Nothing is needed except the lines below that run from the one with "R4: 680 (AOUT, STAT) -> 4.7k (AOUT, STAT)" through the one with "V1: AC 1V (+3V3, AGND)", repeated exactly.

» THE DATA
■ ■ ■ ■ ■
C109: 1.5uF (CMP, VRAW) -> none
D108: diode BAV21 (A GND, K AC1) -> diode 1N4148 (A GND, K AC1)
■ ■ ■ ■ ■
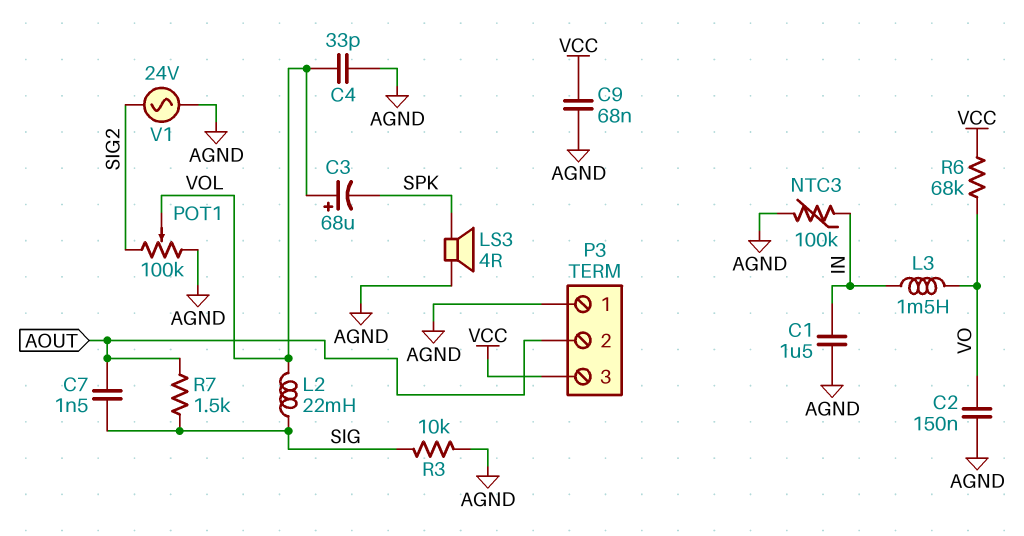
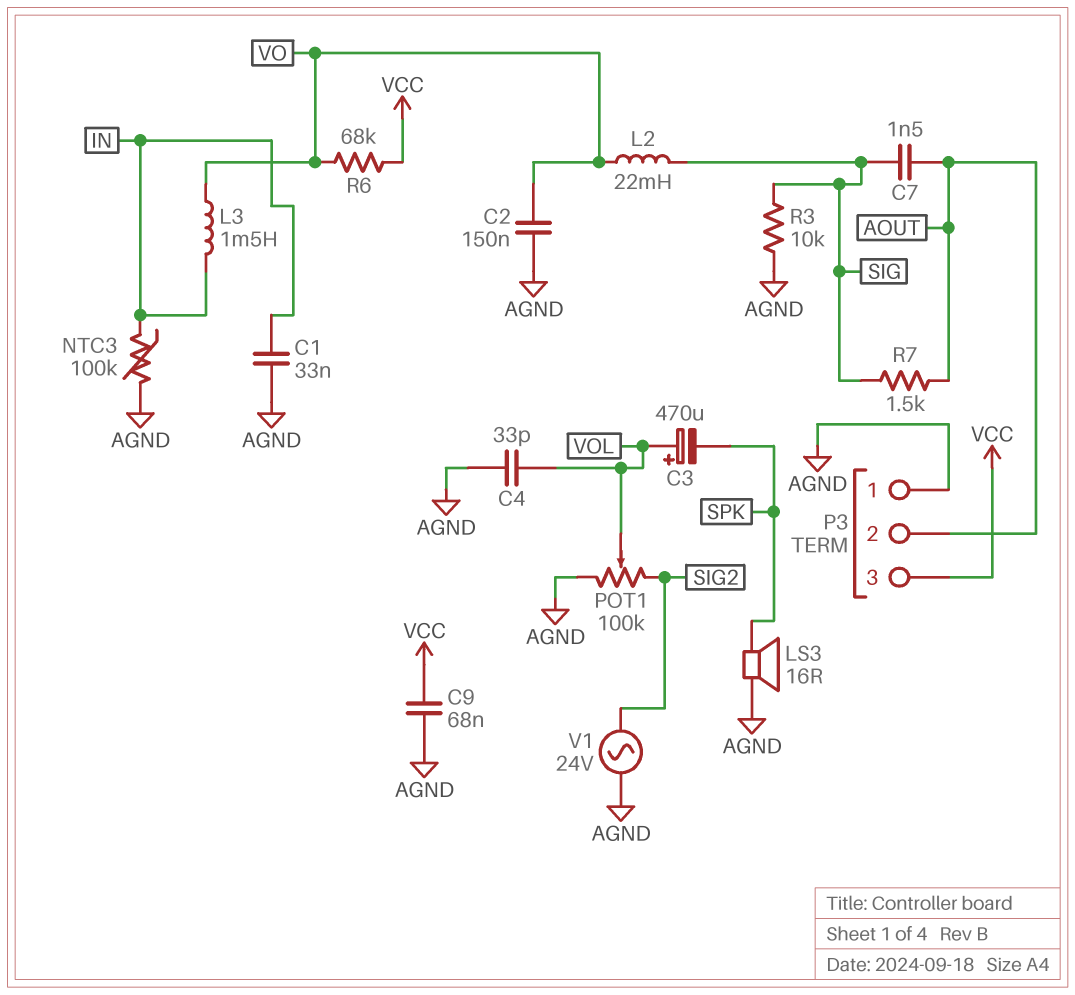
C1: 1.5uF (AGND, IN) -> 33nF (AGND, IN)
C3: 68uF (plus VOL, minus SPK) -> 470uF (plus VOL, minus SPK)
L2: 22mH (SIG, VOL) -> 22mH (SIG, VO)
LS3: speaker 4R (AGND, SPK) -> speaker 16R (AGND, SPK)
■ ■ ■ ■ ■
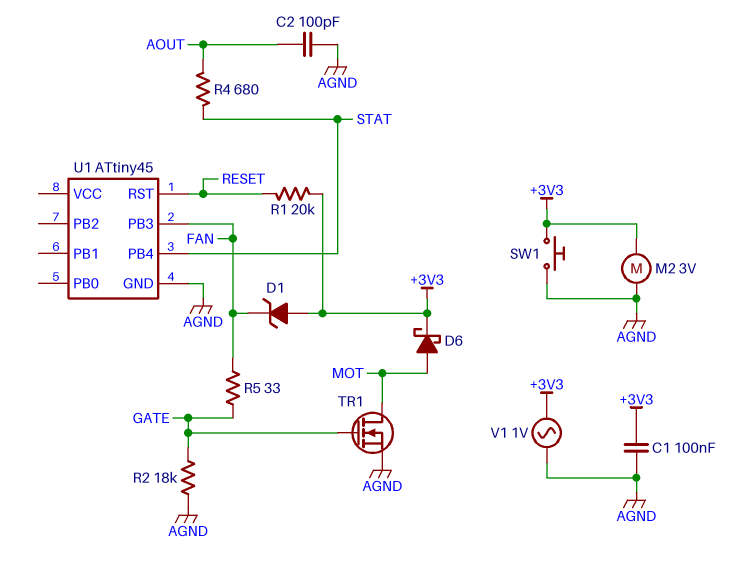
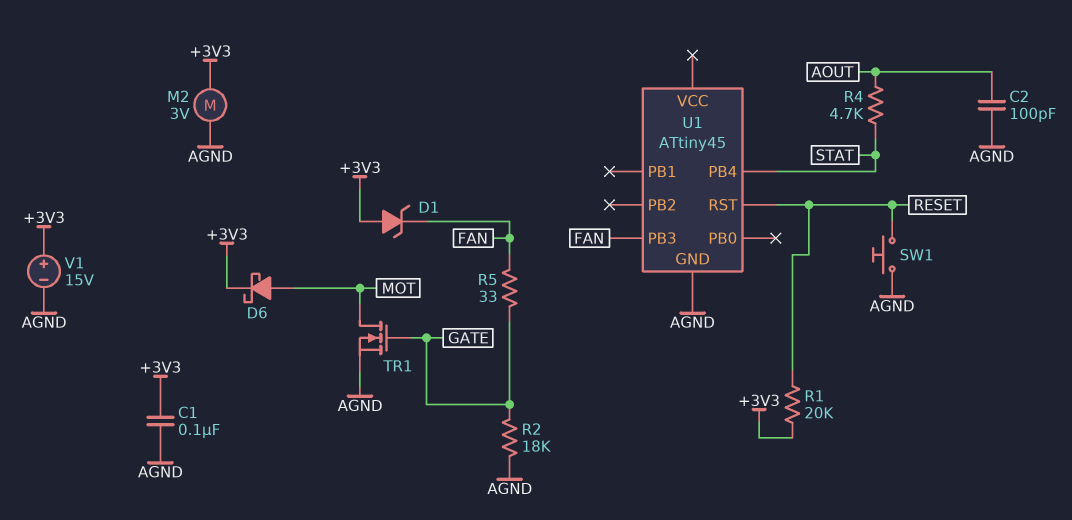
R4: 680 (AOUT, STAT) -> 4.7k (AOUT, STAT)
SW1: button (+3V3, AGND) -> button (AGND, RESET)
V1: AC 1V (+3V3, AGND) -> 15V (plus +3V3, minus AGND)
■ ■ ■ ■ ■
» TASK RESPONSE
R4: 680 (AOUT, STAT) -> 4.7k (AOUT, STAT)
SW1: button (+3V3, AGND) -> button (AGND, RESET)
V1: AC 1V (+3V3, AGND) -> 15V (plus +3V3, minus AGND)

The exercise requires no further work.